▶ _Exercise brief_:
Go to the line below containing "U11: buffer CD4050" and print exactly from there through the line containing "U17: NOR CD4001", both included. Print nothing else.

▶ _Records shown_:
============

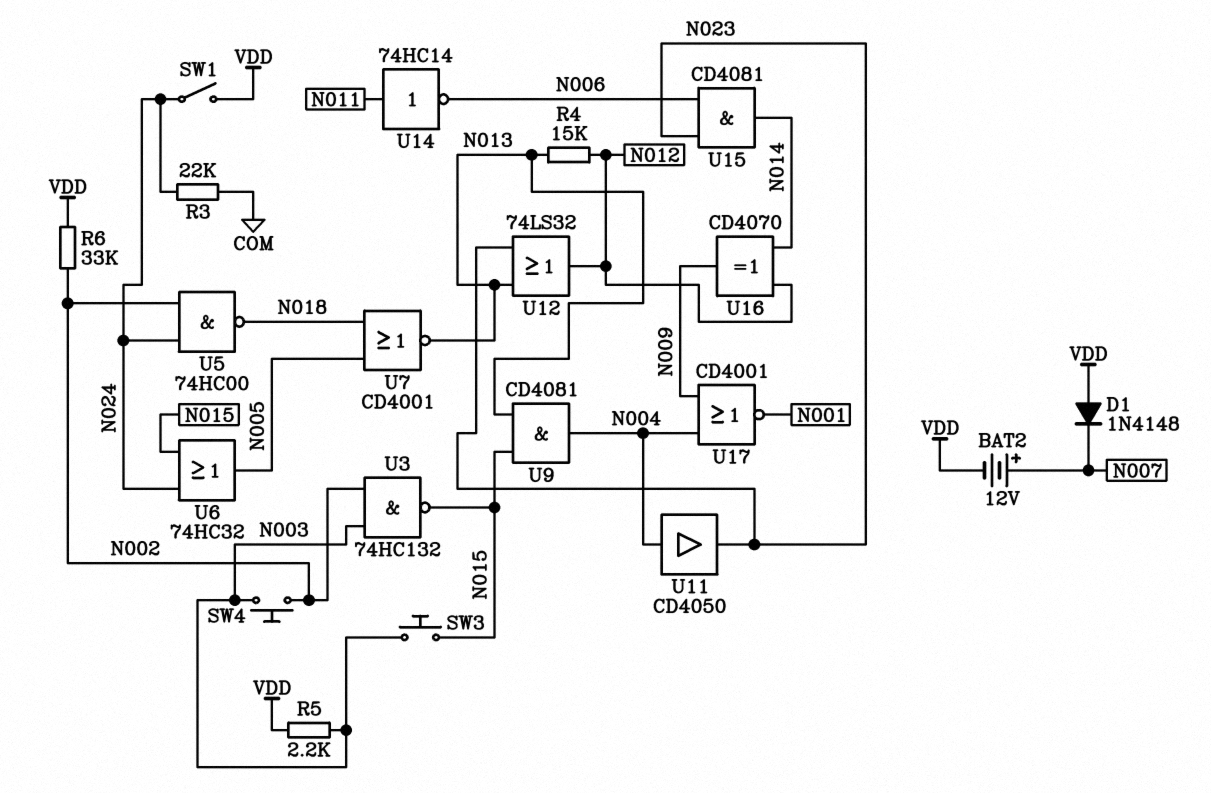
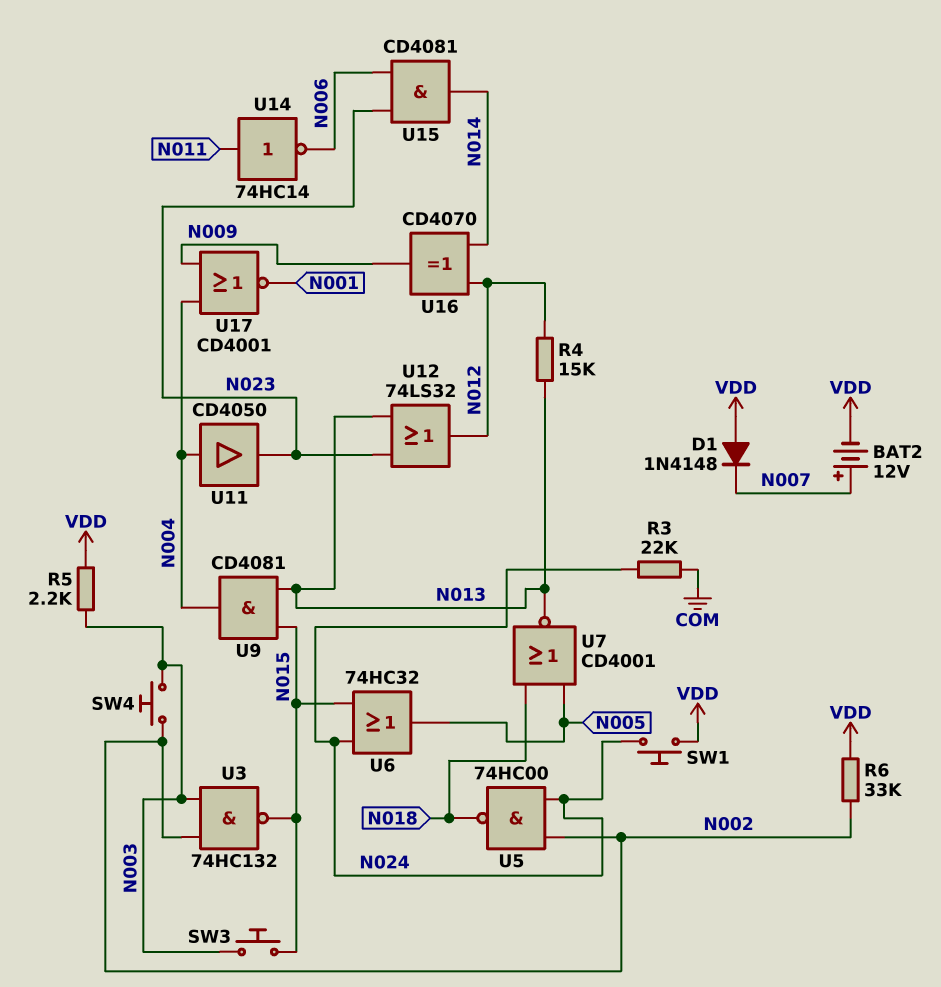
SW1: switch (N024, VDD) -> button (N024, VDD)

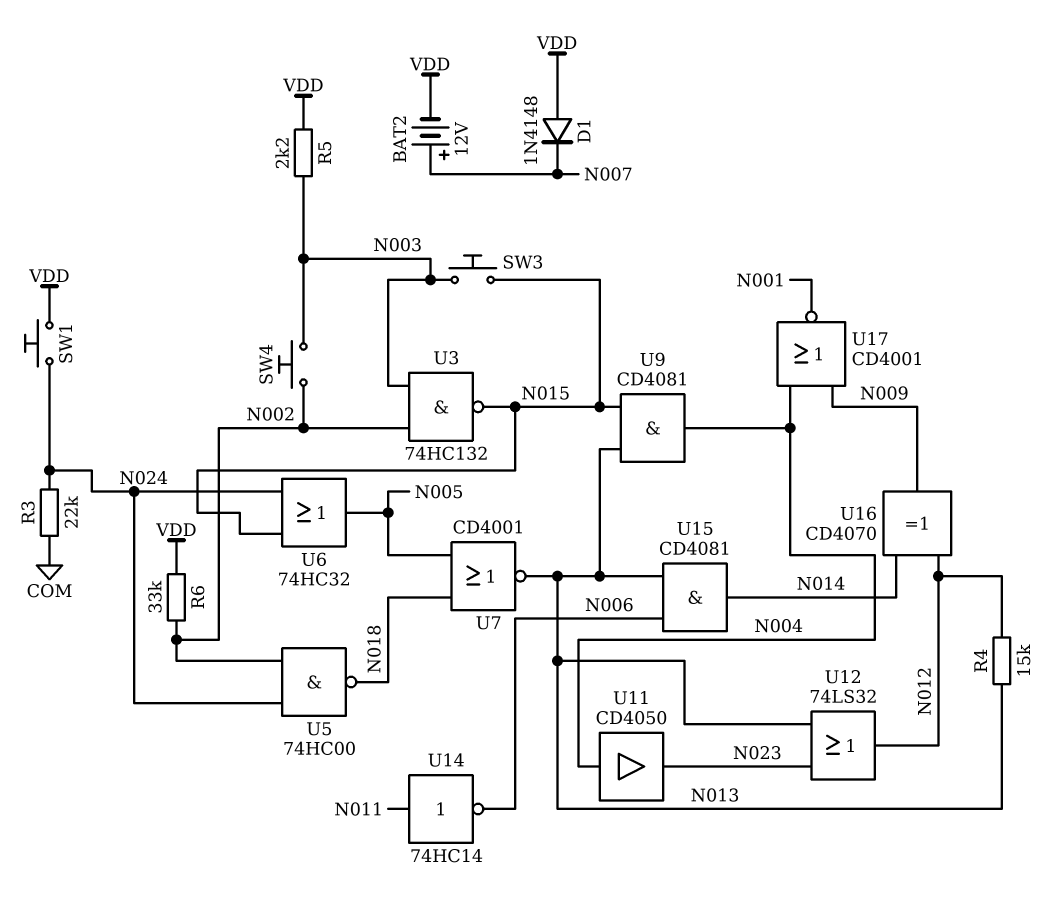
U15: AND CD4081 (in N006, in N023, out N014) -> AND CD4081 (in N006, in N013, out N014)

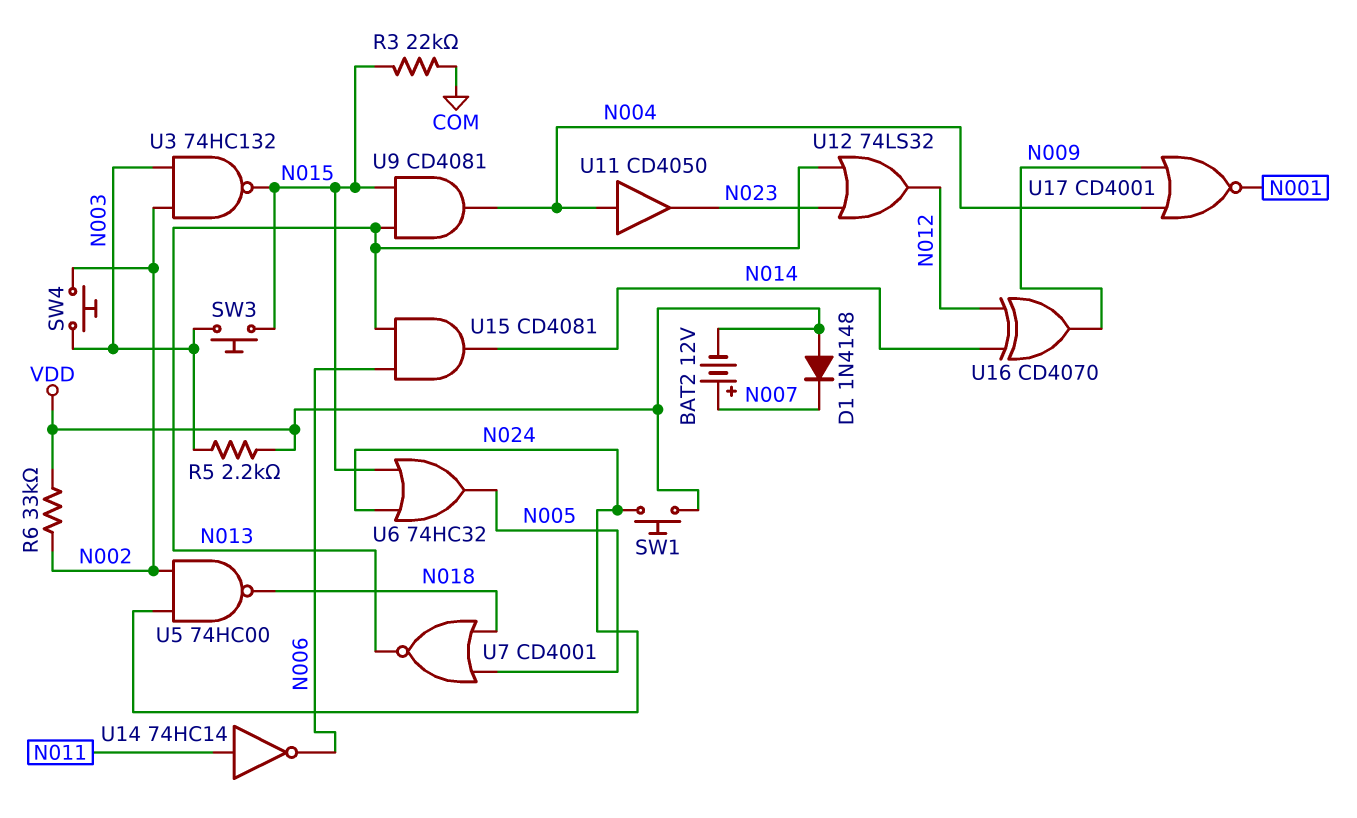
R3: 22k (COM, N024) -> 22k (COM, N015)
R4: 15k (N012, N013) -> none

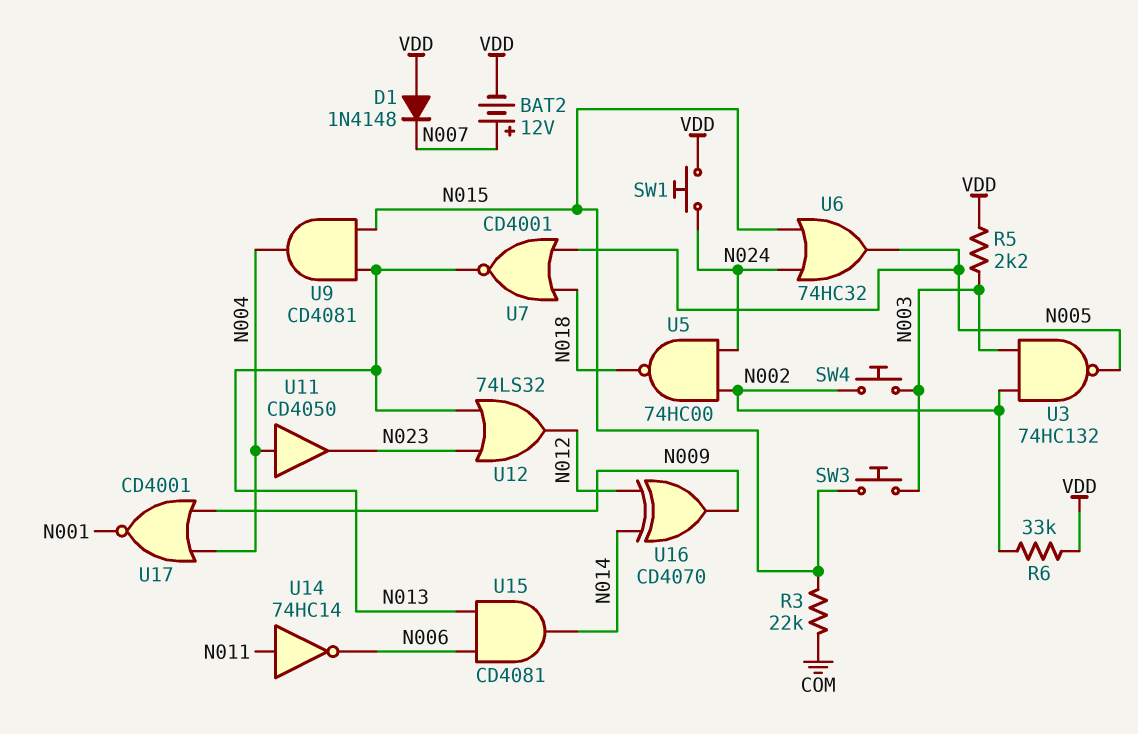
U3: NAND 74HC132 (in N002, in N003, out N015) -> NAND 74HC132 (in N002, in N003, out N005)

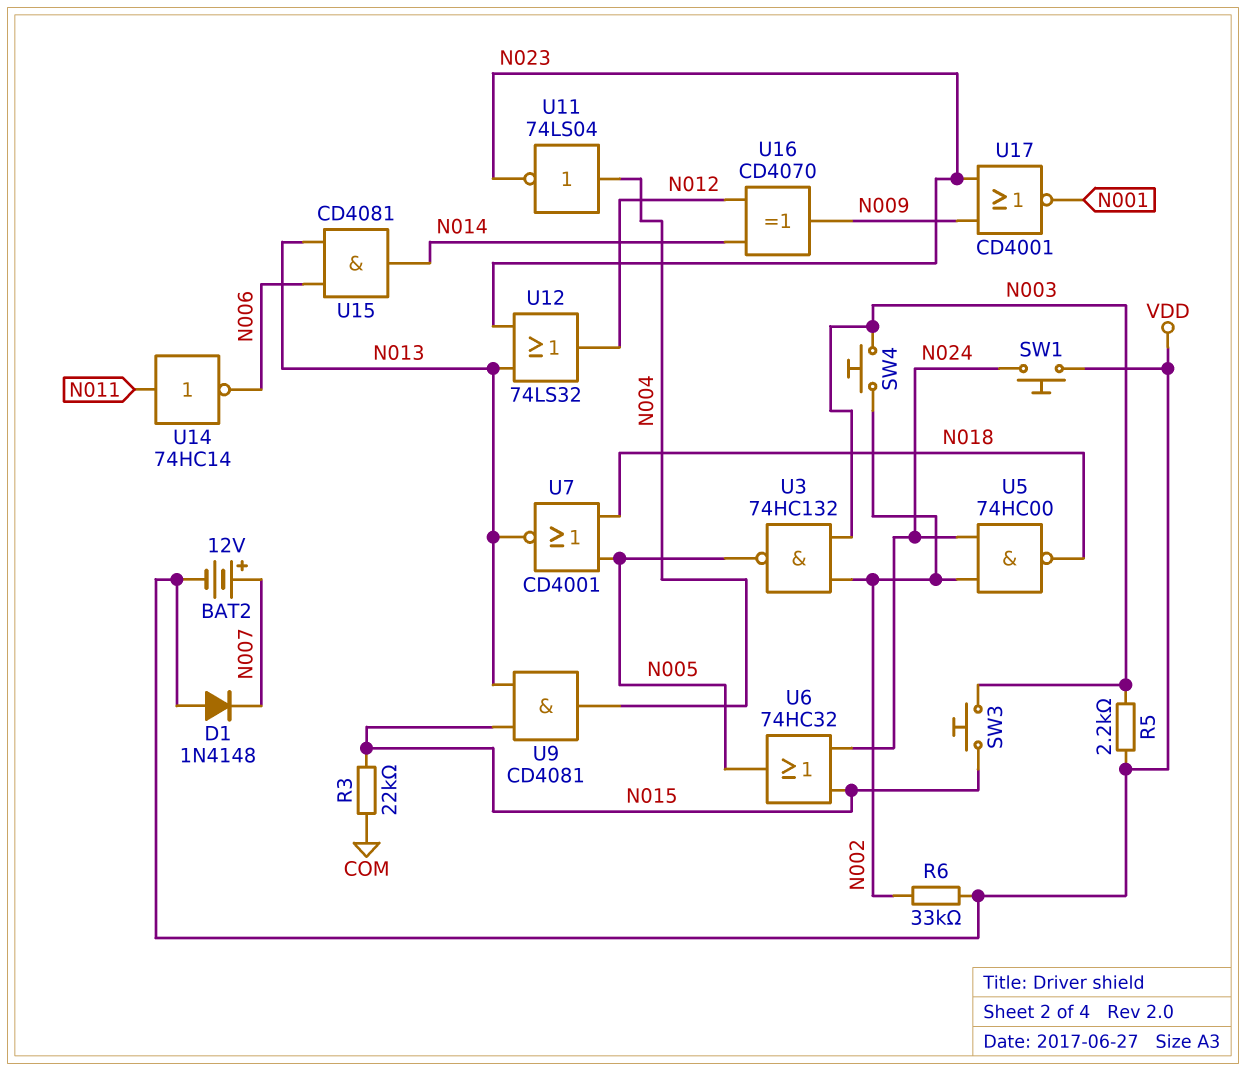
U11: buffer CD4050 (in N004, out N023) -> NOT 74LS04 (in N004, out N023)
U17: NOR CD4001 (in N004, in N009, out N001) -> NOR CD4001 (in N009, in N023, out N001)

============

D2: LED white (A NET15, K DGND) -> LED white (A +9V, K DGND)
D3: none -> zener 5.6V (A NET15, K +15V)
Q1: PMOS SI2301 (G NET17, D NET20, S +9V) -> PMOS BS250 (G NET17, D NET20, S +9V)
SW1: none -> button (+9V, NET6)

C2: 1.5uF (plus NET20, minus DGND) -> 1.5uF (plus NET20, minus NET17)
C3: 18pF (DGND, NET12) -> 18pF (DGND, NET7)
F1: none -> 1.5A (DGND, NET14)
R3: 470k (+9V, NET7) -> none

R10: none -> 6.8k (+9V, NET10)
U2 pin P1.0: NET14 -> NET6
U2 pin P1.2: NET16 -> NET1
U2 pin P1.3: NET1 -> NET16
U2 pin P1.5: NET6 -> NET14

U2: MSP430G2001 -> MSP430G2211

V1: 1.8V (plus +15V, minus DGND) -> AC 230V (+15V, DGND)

============

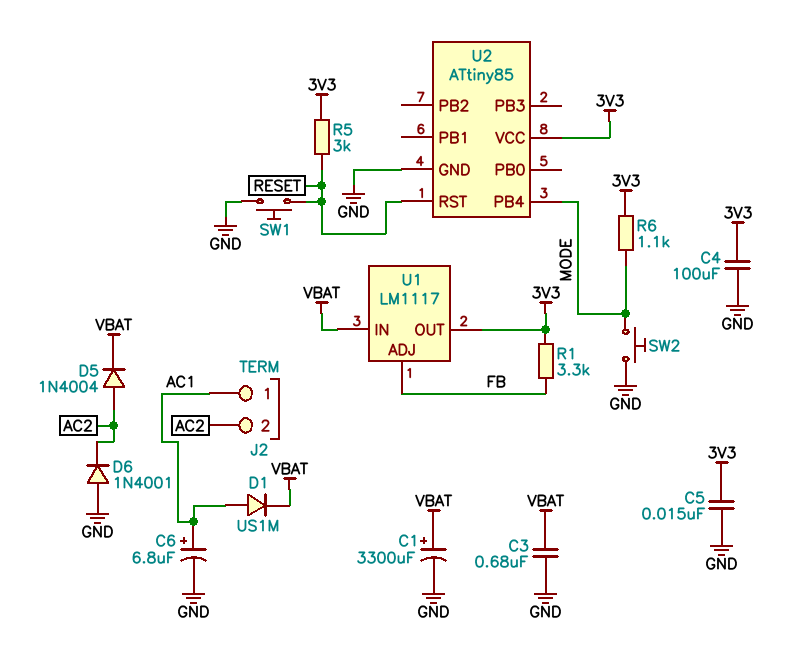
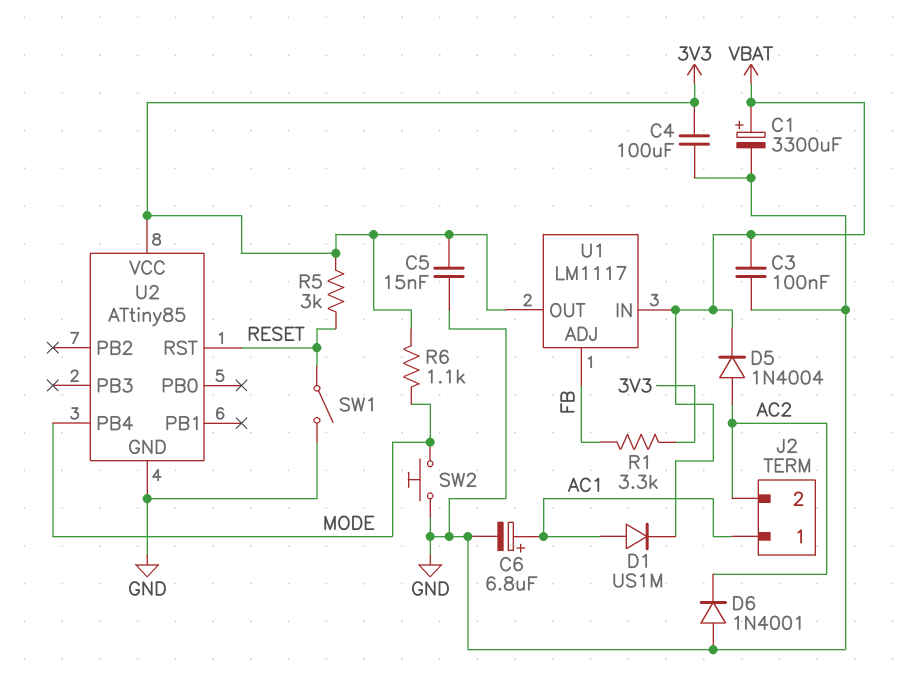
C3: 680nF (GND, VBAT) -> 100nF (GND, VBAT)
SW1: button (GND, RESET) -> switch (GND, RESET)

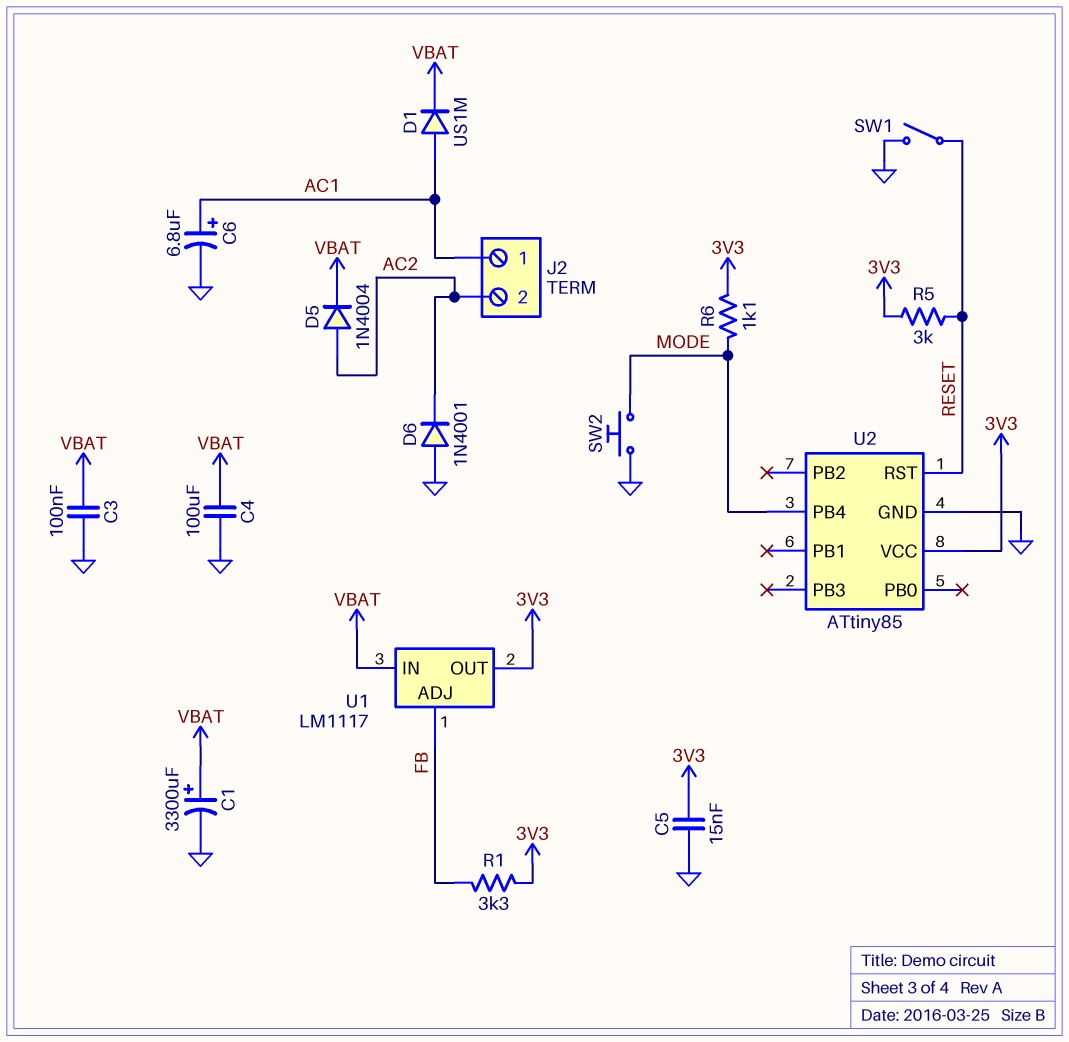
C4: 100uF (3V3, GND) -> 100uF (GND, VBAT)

============

▶ _Your solution_:
U11: buffer CD4050 (in N004, out N023) -> NOT 74LS04 (in N004, out N023)
U17: NOR CD4001 (in N004, in N009, out N001) -> NOR CD4001 (in N009, in N023, out N001)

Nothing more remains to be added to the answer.